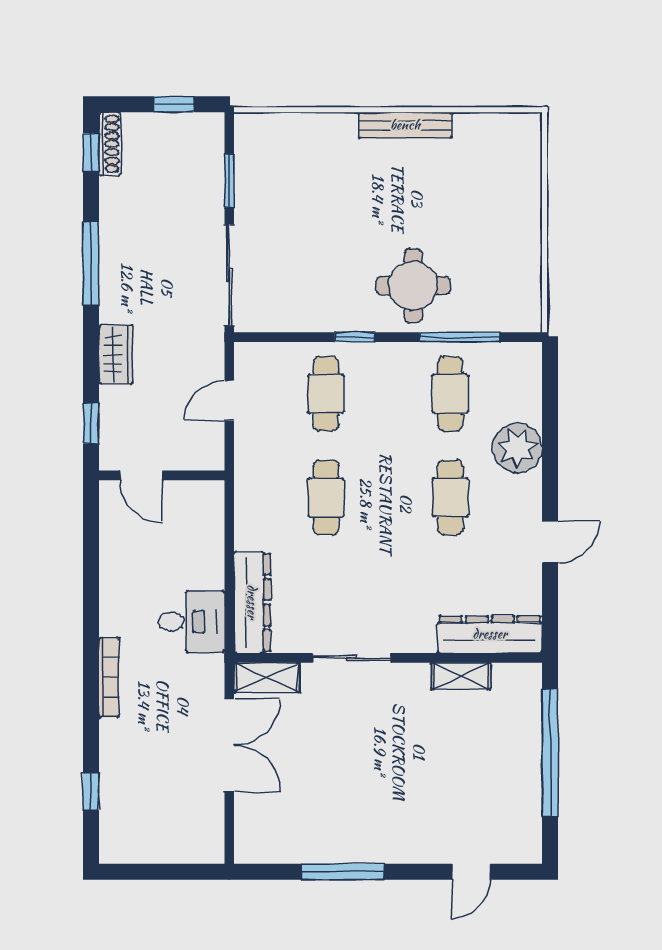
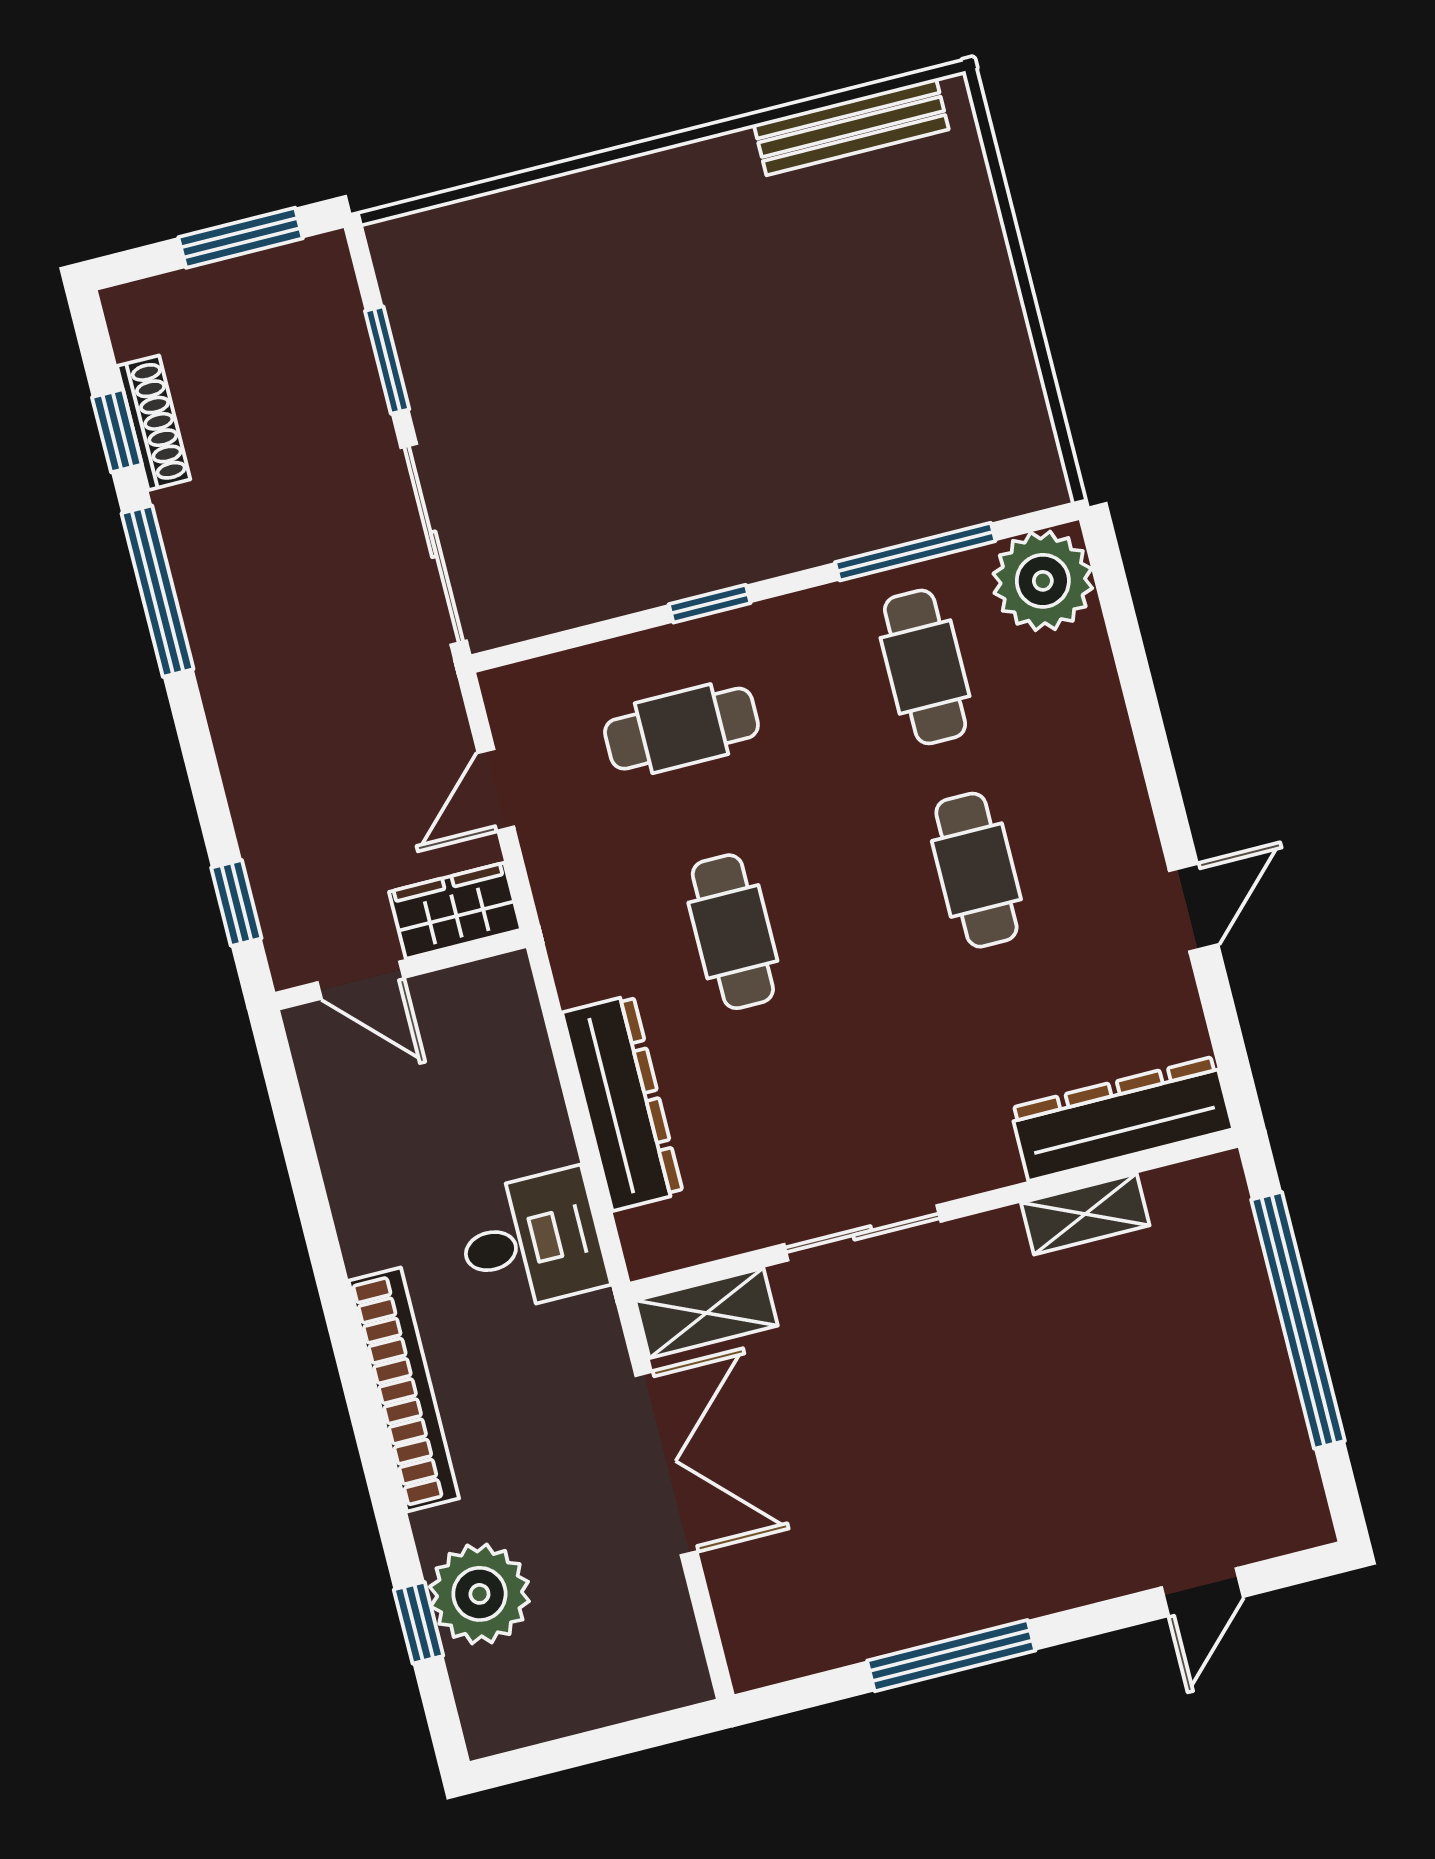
window: (174, 104) -> (241, 238), width x1.50
bench: (405, 125) -> (851, 127), moved
shoe rack: (110, 144) -> (154, 423), moved
window: (91, 153) -> (117, 431), moved
round table: (413, 285) -> (799, 474), removed
wardrobe: (116, 354) -> (455, 911), moved, turned -90
cafe table: (326, 394) -> (681, 729), turned 90
plant: (517, 448) -> (1043, 581), moved
dresser: (252, 602) -> (623, 1103), moved
bookcase: (109, 677) -> (404, 1390), width x1.48, depth x1.31
plant: (124, 785) -> (479, 1594), added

> What the task asks:
Look above for the line containing "shoe rack: (110, 144) -> (154, 423), moved"; reproduce it and every line after it through the end of the material, exactly, and nothing else.

> Exercise output:
shoe rack: (110, 144) -> (154, 423), moved
window: (91, 153) -> (117, 431), moved
round table: (413, 285) -> (799, 474), removed
wardrobe: (116, 354) -> (455, 911), moved, turned -90
cafe table: (326, 394) -> (681, 729), turned 90
plant: (517, 448) -> (1043, 581), moved
dresser: (252, 602) -> (623, 1103), moved
bookcase: (109, 677) -> (404, 1390), width x1.48, depth x1.31
plant: (124, 785) -> (479, 1594), added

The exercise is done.